- [Problem to solve]:
In the entries, find all lines that hold the word "none" and copy them.

- [Stored items]:
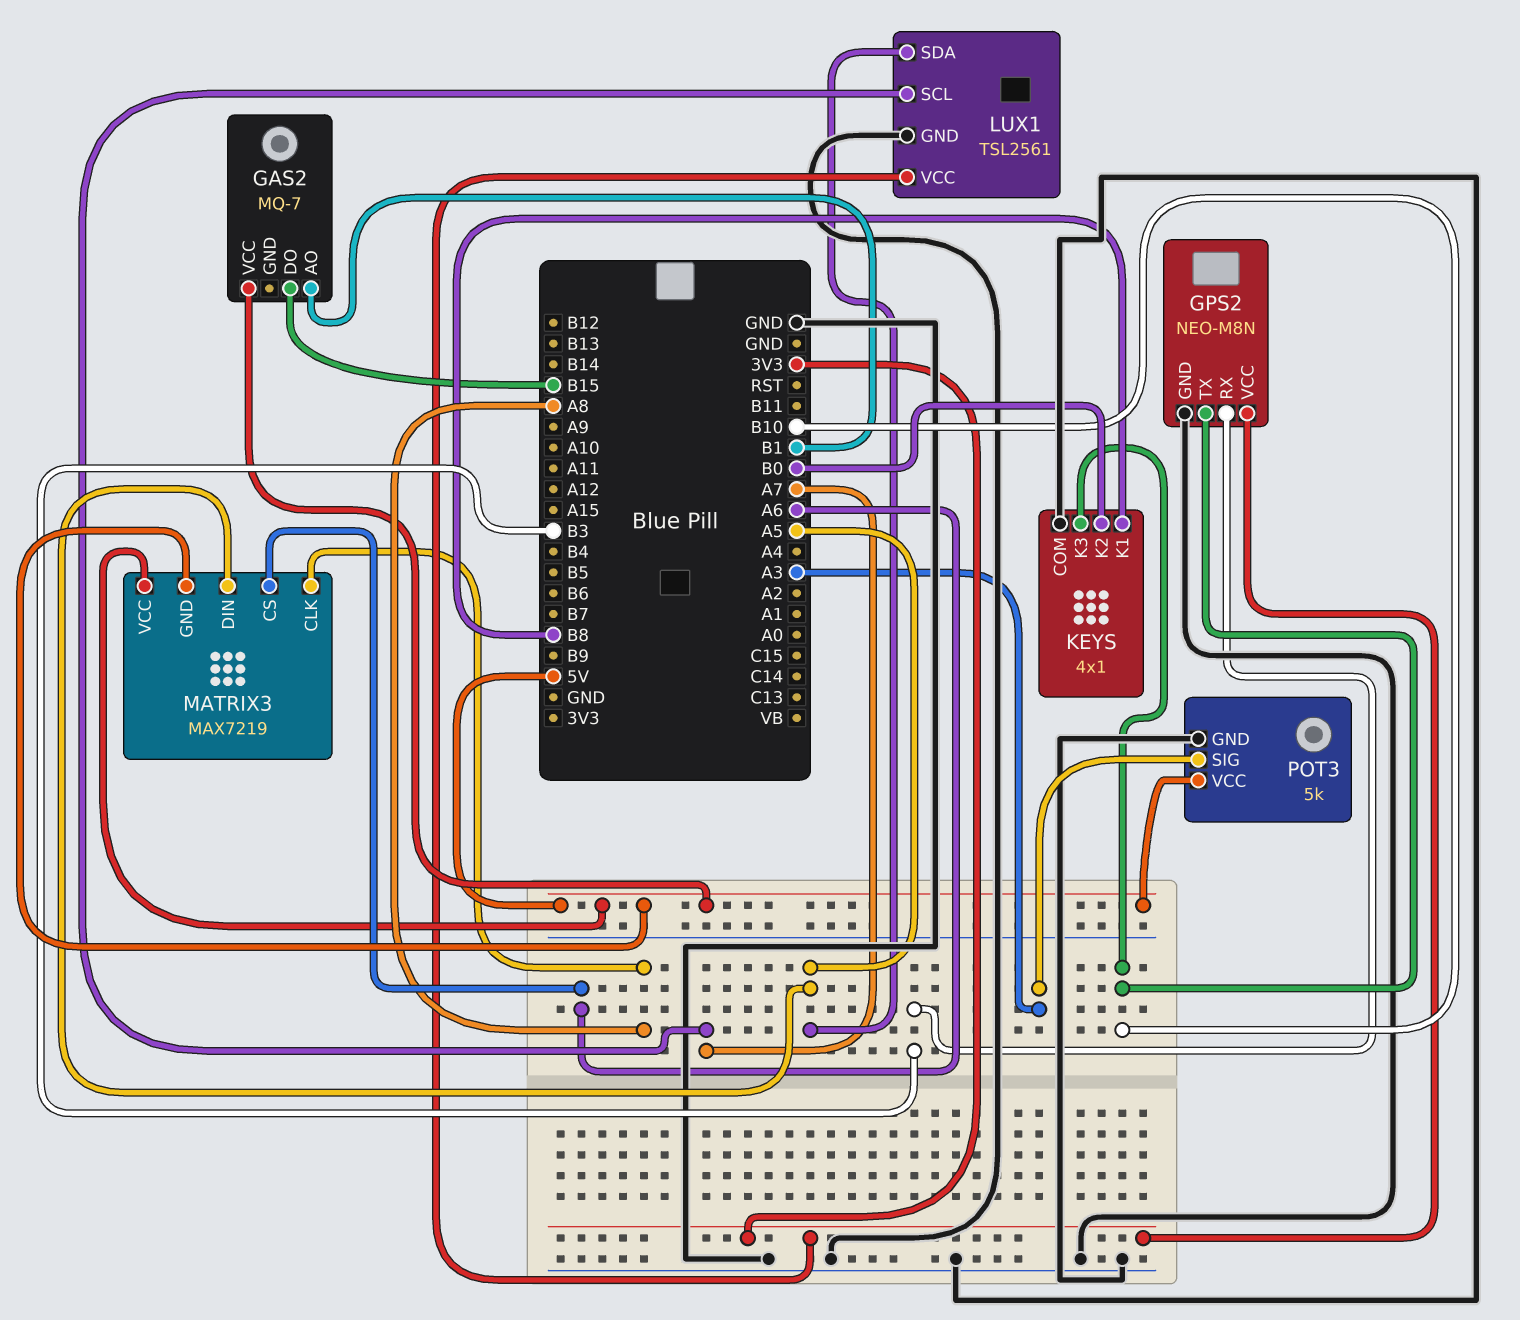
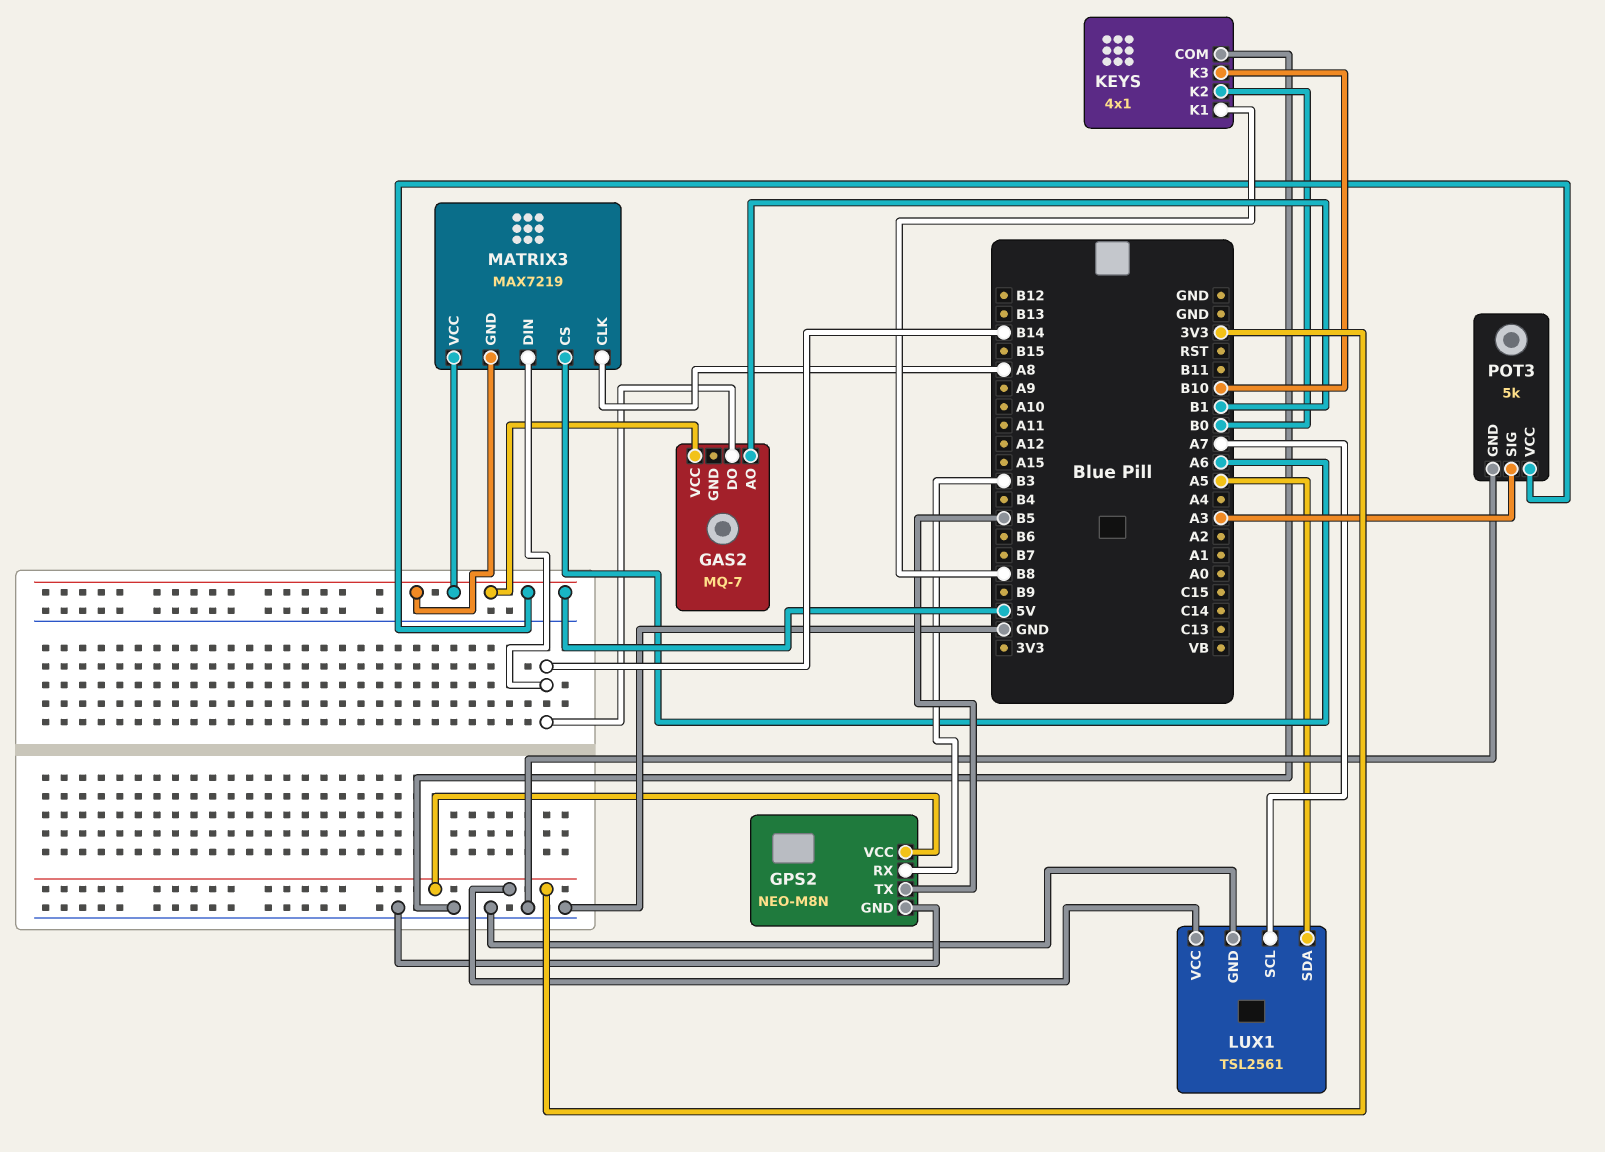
GAS2 pin DO: B15 -> B14
GPS2 pin TX: B10 -> B5
MATRIX3 pin DIN: A5 -> B14

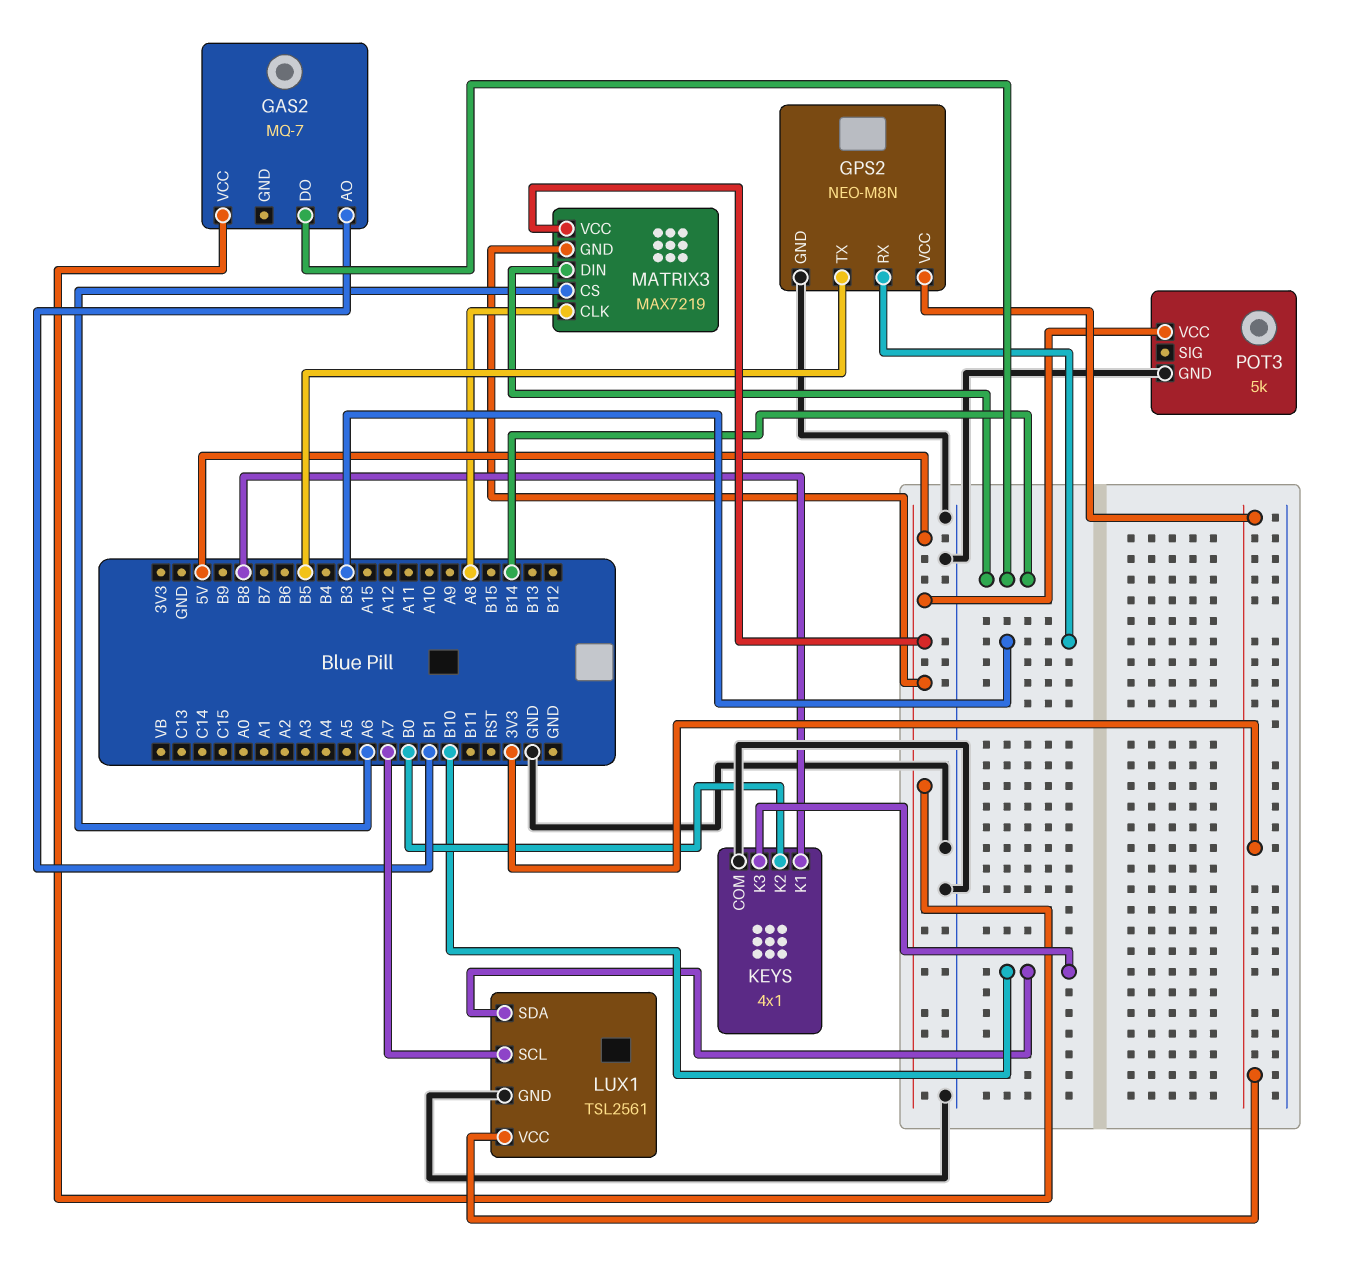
LUX1 pin SDA: A5 -> B10
POT3 pin SIG: A3 -> none

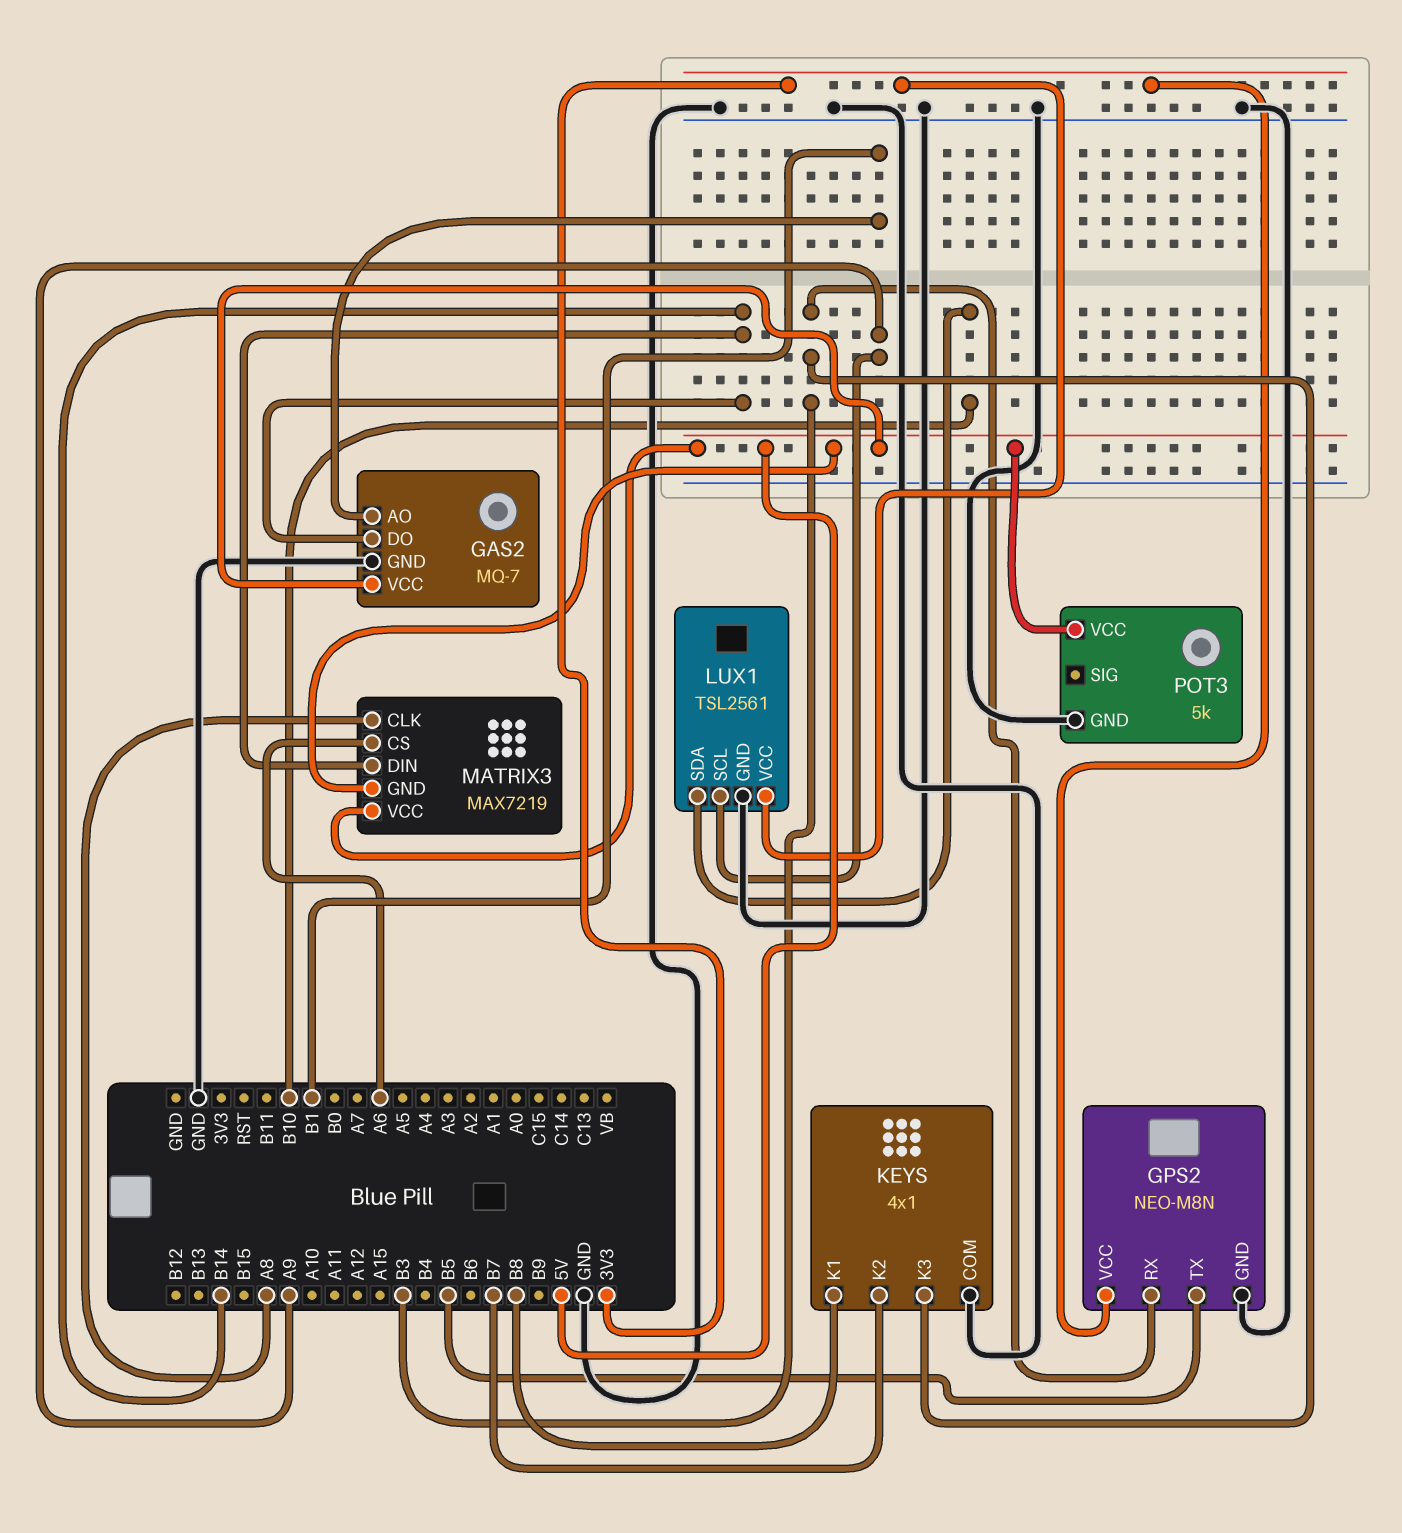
GAS2 pin GND: none -> GND
KEYS pin K2: B0 -> B7
KEYS pin K3: B10 -> B3
LUX1 pin SCL: A7 -> A9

- [Exercise result]:
POT3 pin SIG: A3 -> none
GAS2 pin GND: none -> GND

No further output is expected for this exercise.